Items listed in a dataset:
^^^^^^^^^^^^^^^^
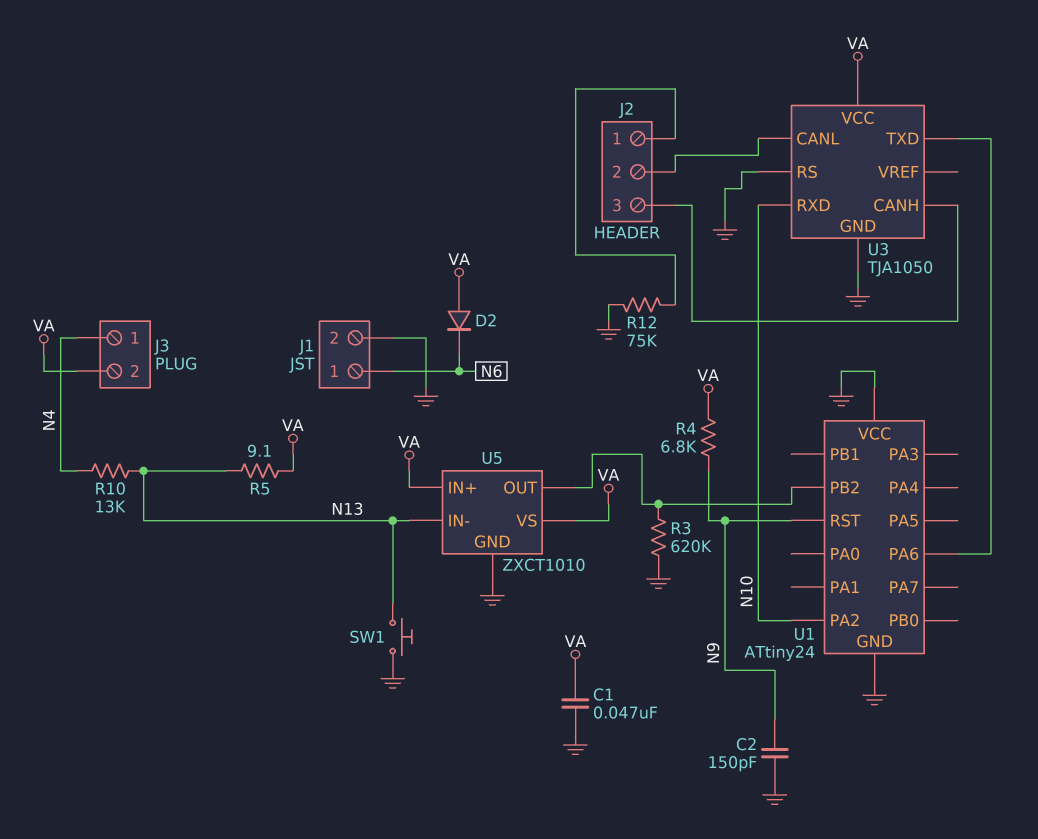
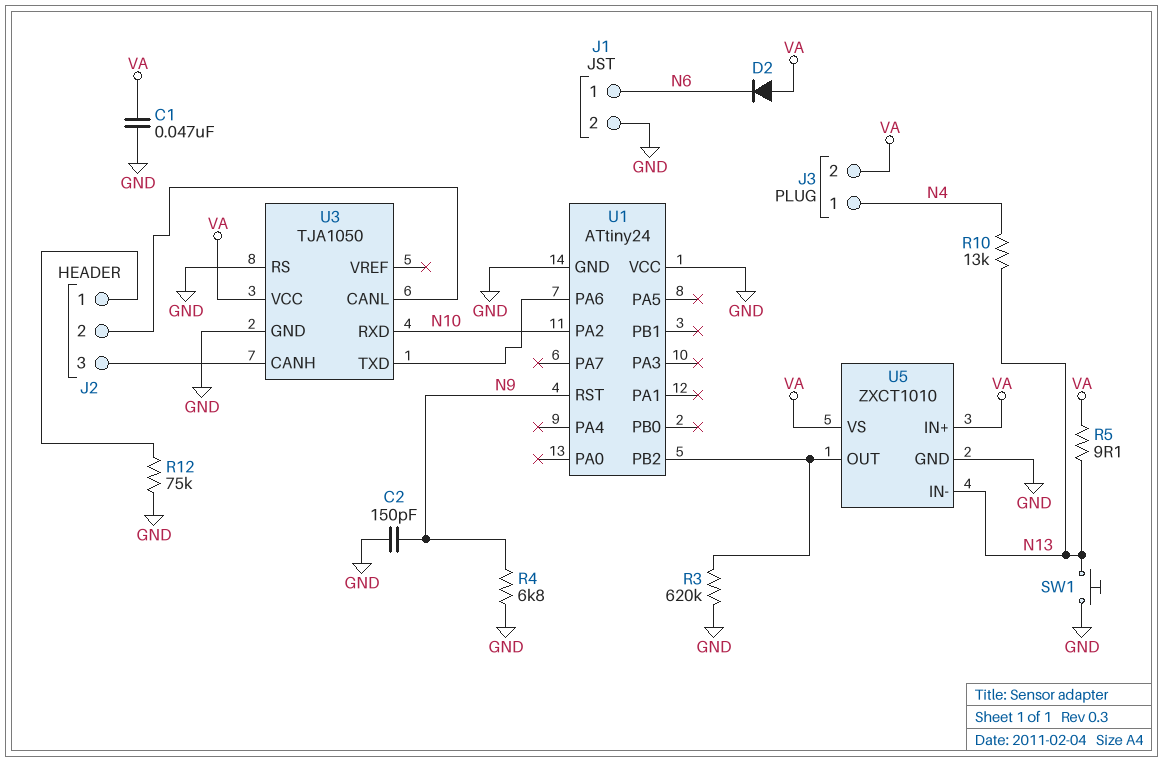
R4: 6.8k (N9, VA) -> 6.8k (GND, N9)

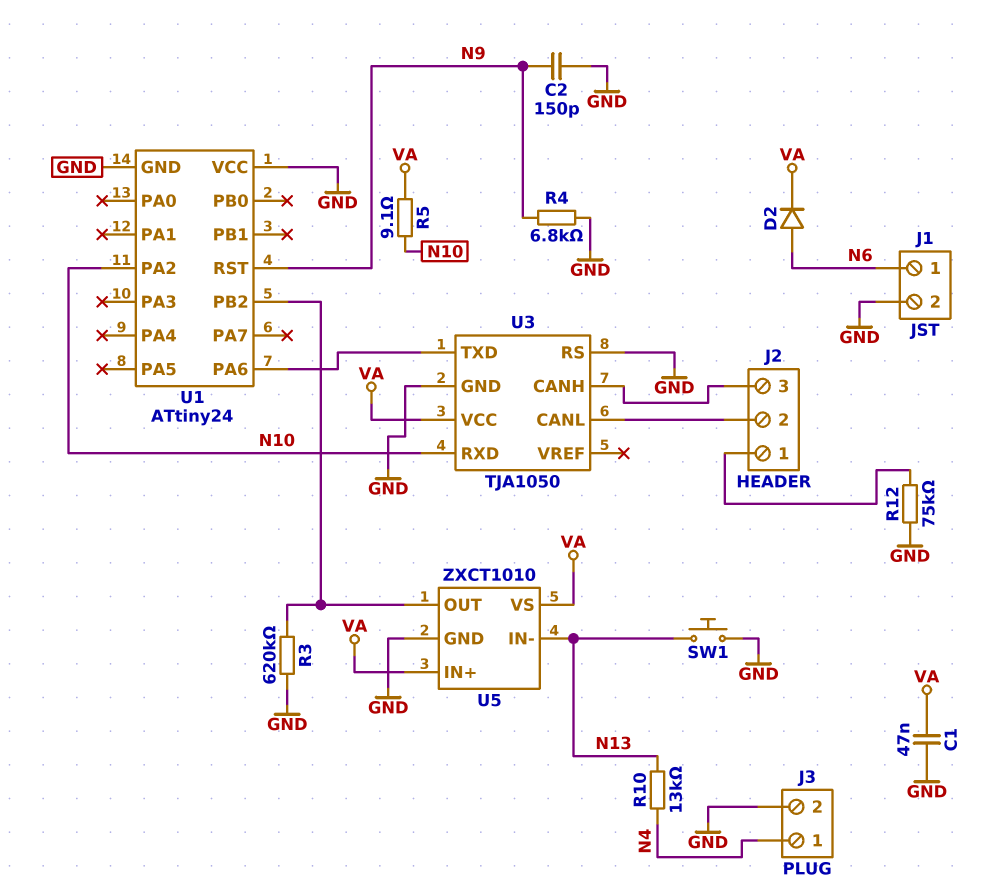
D2: diode (A VA, K N6) -> diode (A N6, K VA)
J3 pin 2: VA -> GND
R5: 9.1 (N13, VA) -> 9.1 (N10, VA)

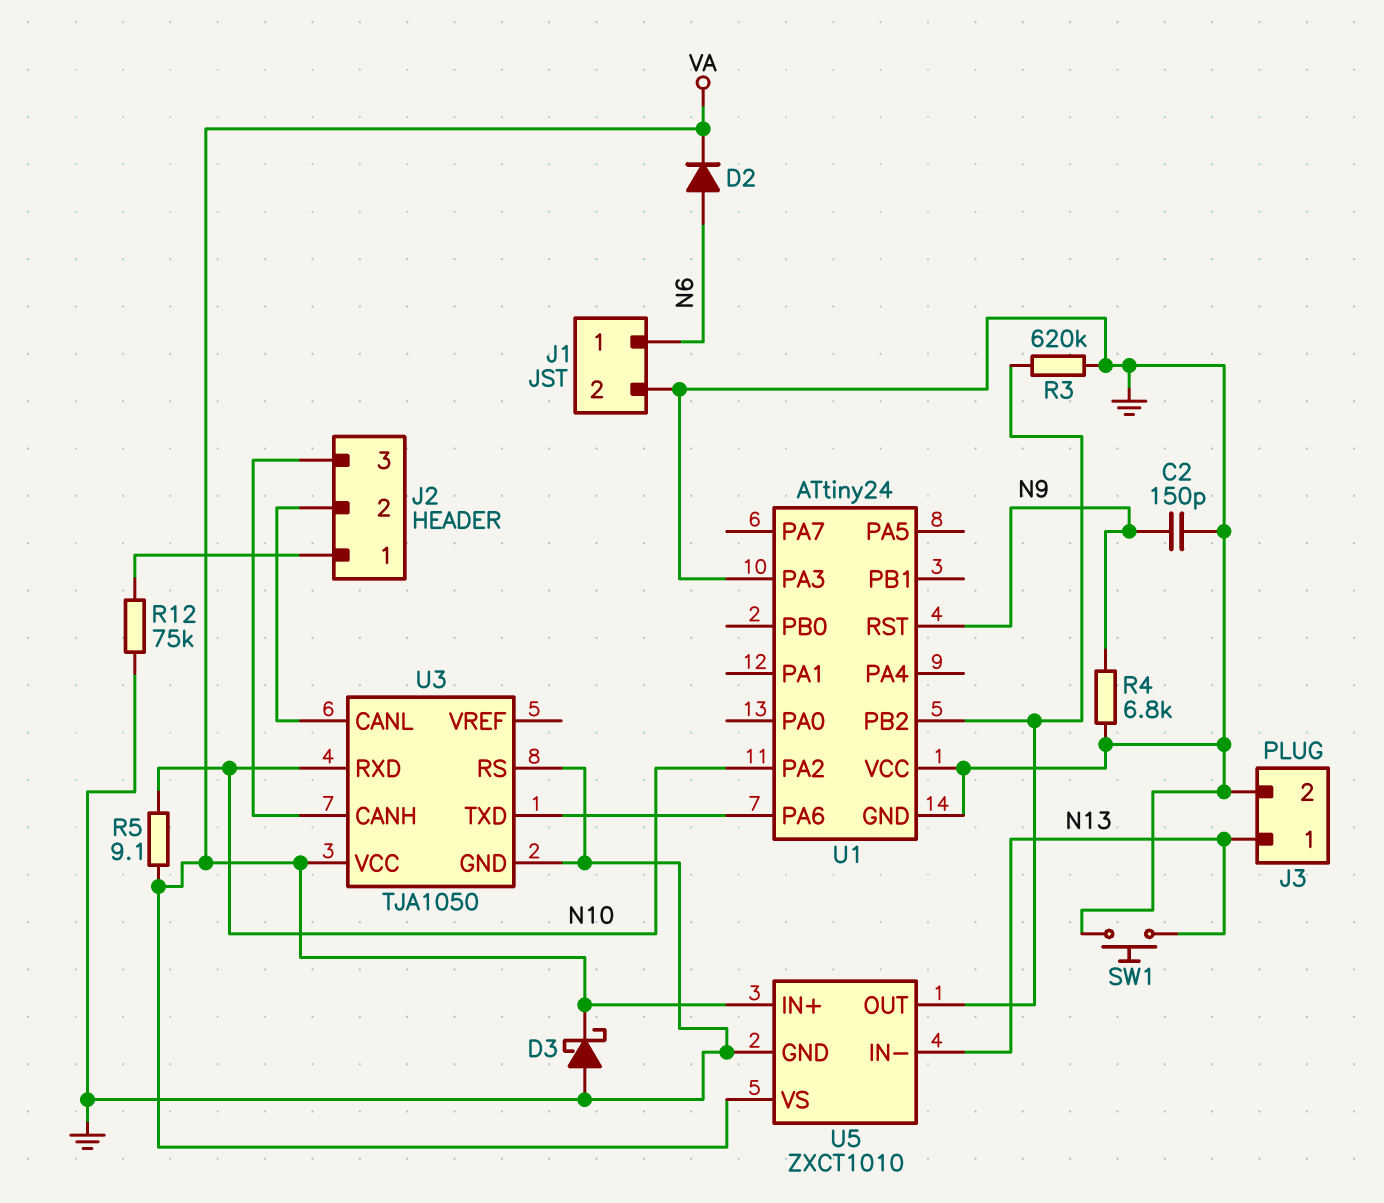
C1: 47nF (GND, VA) -> none
D3: none -> schottky (A GND, K VA)
J3 pin 1: N4 -> N13
R10: 13k (N4, N13) -> none
U1 pin PA3: none -> GND

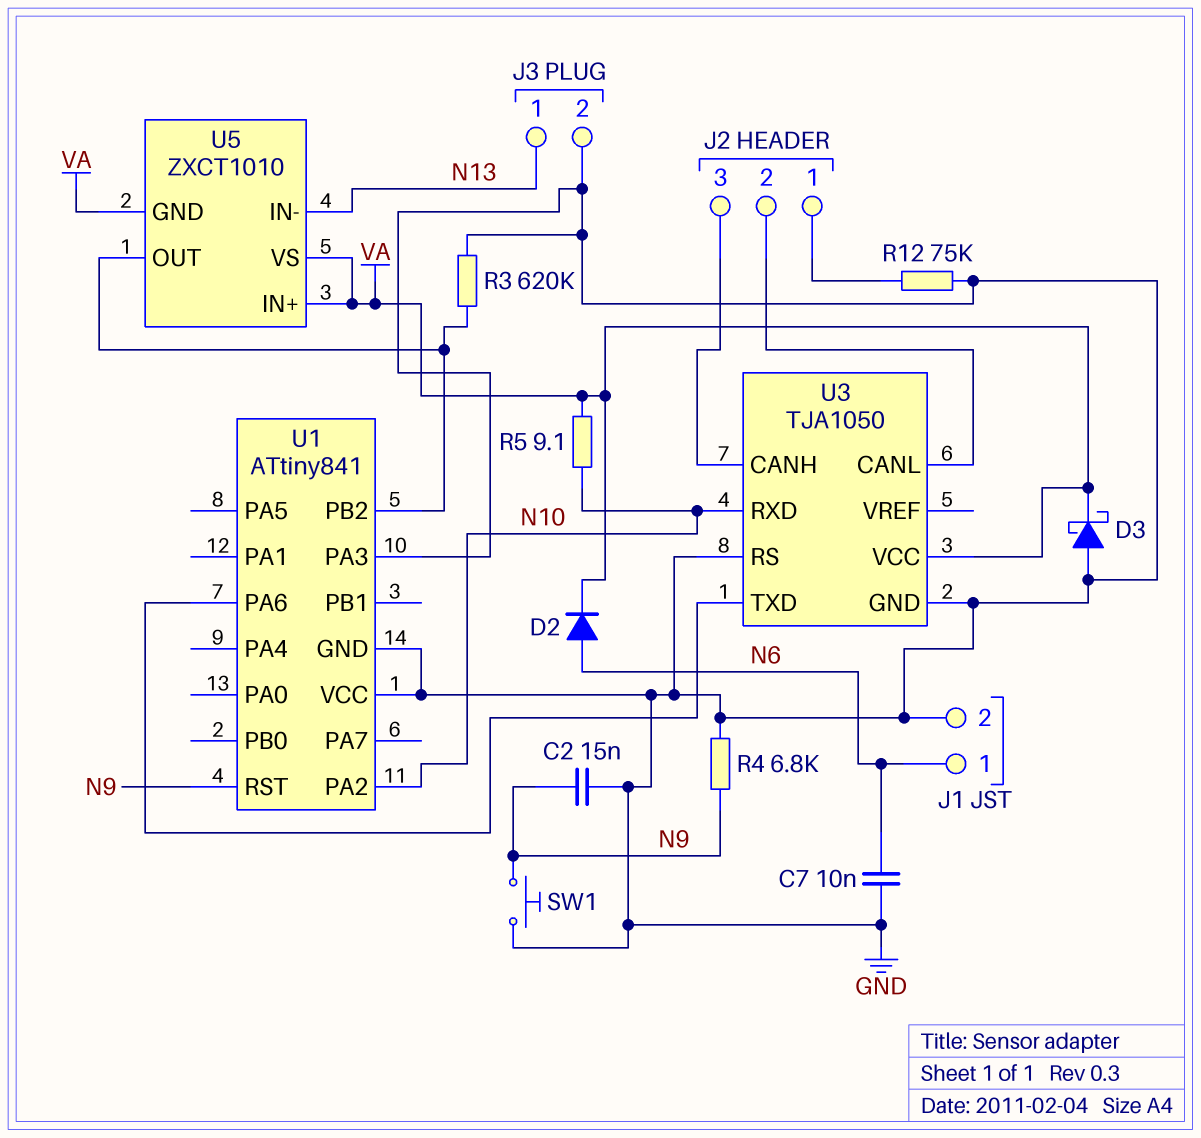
C2: 150pF (GND, N9) -> 15nF (GND, N9)
C7: none -> 10nF (GND, N6)
SW1: button (GND, N13) -> button (GND, N9)
U1: ATtiny24 -> ATtiny841
U5 pin GND: GND -> VA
^^^^^^^^^^^^^^^^
Your objective> Please copy the lines above, starting at the one that holds "R10: 13k (N4, N13) -> none" and stopping after the last line, exactly as they appear and minus the pictures.

Final answer>
R10: 13k (N4, N13) -> none
U1 pin PA3: none -> GND

C2: 150pF (GND, N9) -> 15nF (GND, N9)
C7: none -> 10nF (GND, N6)
SW1: button (GND, N13) -> button (GND, N9)
U1: ATtiny24 -> ATtiny841
U5 pin GND: GND -> VA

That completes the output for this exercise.